- **Problem to work on**: Once you find the line containing "U103: L9110S -> HG7881" in the data below, copy it and each following line exactly, up to and including the line containing "U103 pin OA: MA -> MB", and nothing else.

- **Records to use**:
+-------+

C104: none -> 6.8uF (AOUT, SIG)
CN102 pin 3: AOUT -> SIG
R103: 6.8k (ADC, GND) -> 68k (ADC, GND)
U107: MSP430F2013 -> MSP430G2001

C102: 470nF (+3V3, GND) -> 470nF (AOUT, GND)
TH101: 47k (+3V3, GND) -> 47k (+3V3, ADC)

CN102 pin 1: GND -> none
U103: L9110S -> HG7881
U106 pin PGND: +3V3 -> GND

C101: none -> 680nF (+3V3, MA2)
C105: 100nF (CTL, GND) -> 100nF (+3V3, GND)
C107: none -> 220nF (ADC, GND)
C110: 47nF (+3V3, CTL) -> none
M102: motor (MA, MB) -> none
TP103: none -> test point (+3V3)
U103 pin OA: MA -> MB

+-------+

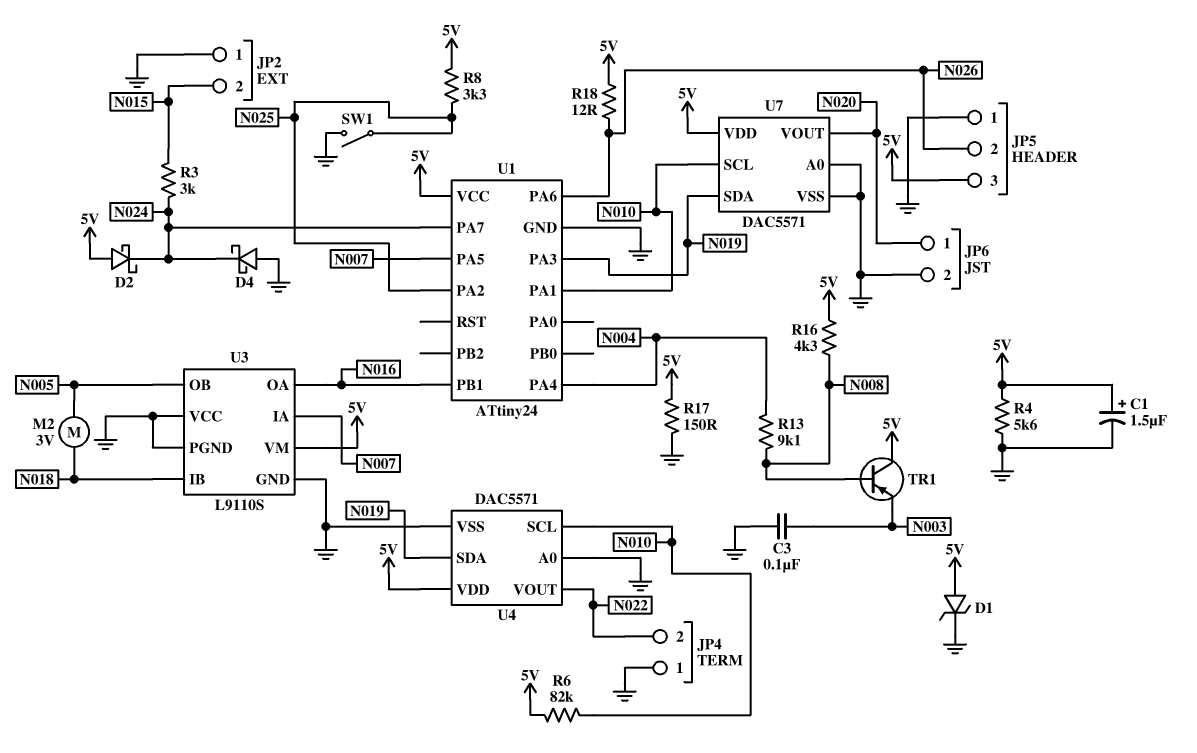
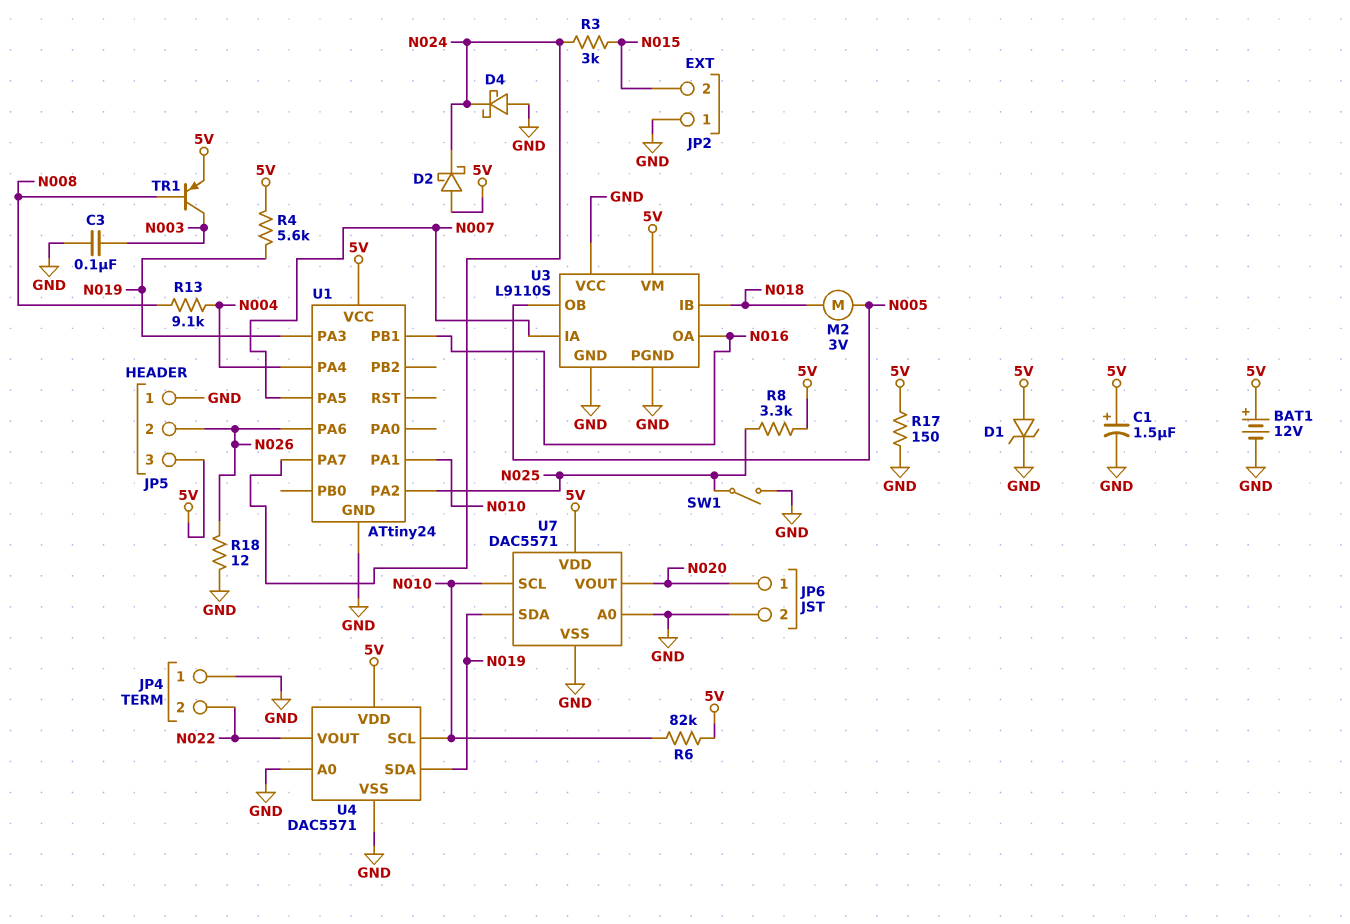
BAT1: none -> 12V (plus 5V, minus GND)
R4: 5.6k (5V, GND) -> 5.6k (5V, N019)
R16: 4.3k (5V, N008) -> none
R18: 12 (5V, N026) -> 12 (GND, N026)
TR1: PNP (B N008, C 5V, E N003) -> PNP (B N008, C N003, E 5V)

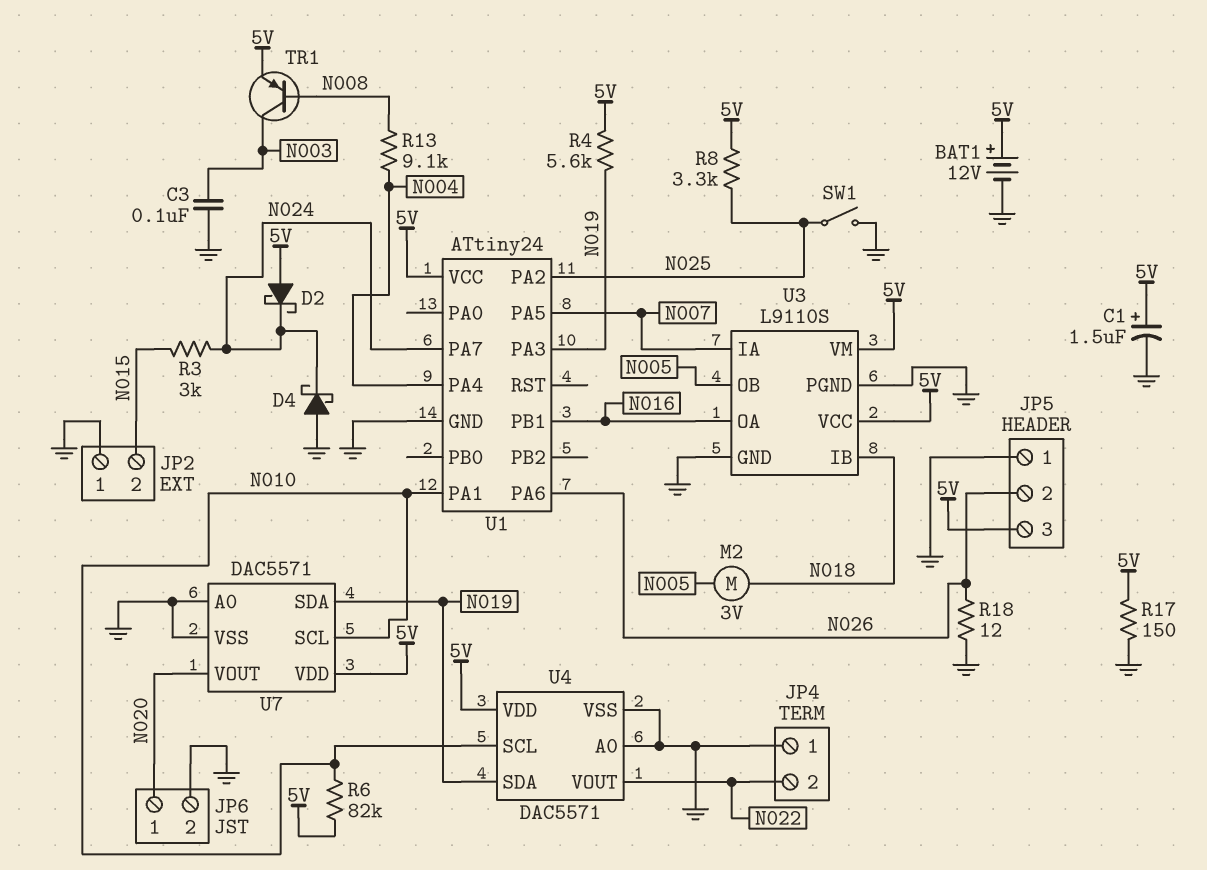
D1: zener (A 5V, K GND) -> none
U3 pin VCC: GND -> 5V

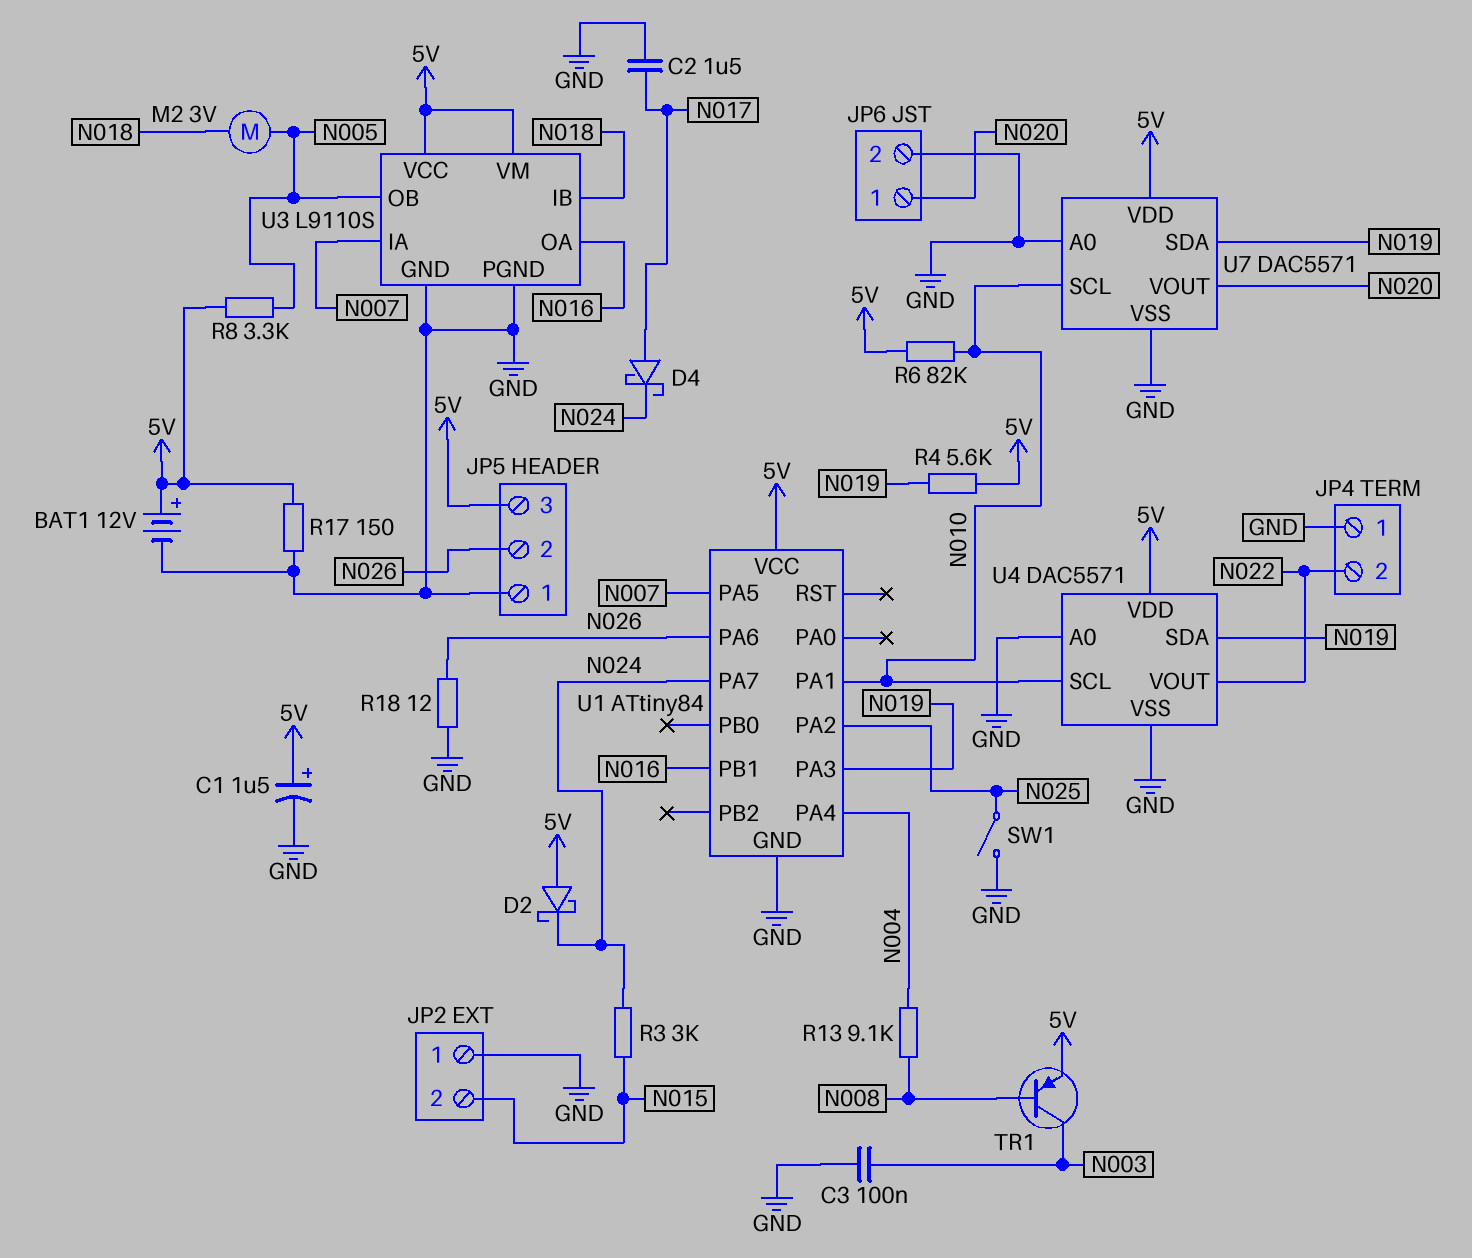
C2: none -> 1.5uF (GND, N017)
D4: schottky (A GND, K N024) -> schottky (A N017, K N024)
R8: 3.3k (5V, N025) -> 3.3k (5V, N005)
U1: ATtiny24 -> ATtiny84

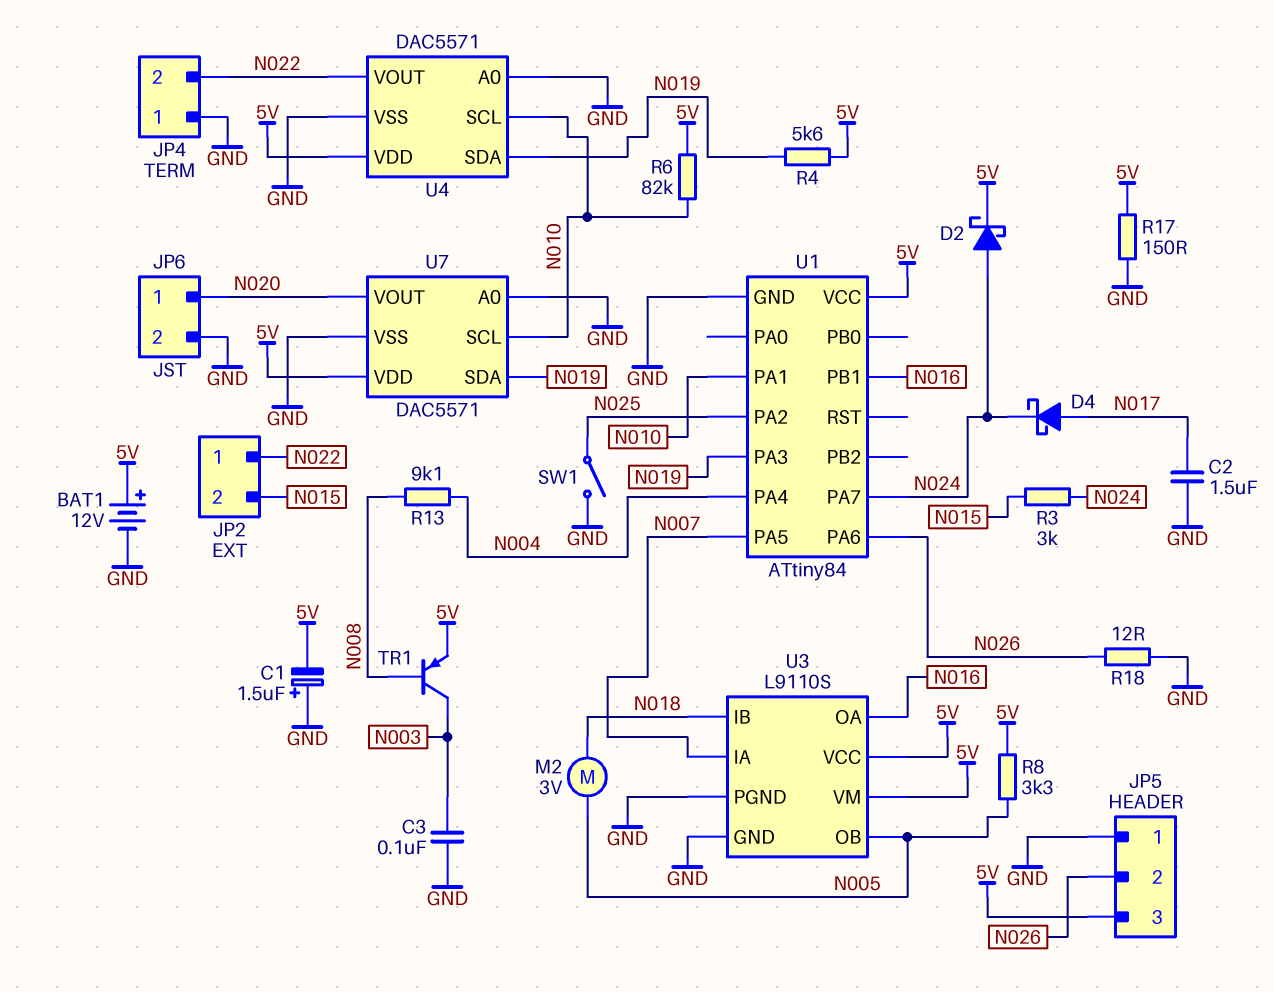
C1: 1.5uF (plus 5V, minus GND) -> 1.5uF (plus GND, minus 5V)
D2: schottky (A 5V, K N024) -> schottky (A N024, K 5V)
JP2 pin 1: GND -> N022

+-------+

- **Output for this exercise**:
U103: L9110S -> HG7881
U106 pin PGND: +3V3 -> GND

C101: none -> 680nF (+3V3, MA2)
C105: 100nF (CTL, GND) -> 100nF (+3V3, GND)
C107: none -> 220nF (ADC, GND)
C110: 47nF (+3V3, CTL) -> none
M102: motor (MA, MB) -> none
TP103: none -> test point (+3V3)
U103 pin OA: MA -> MB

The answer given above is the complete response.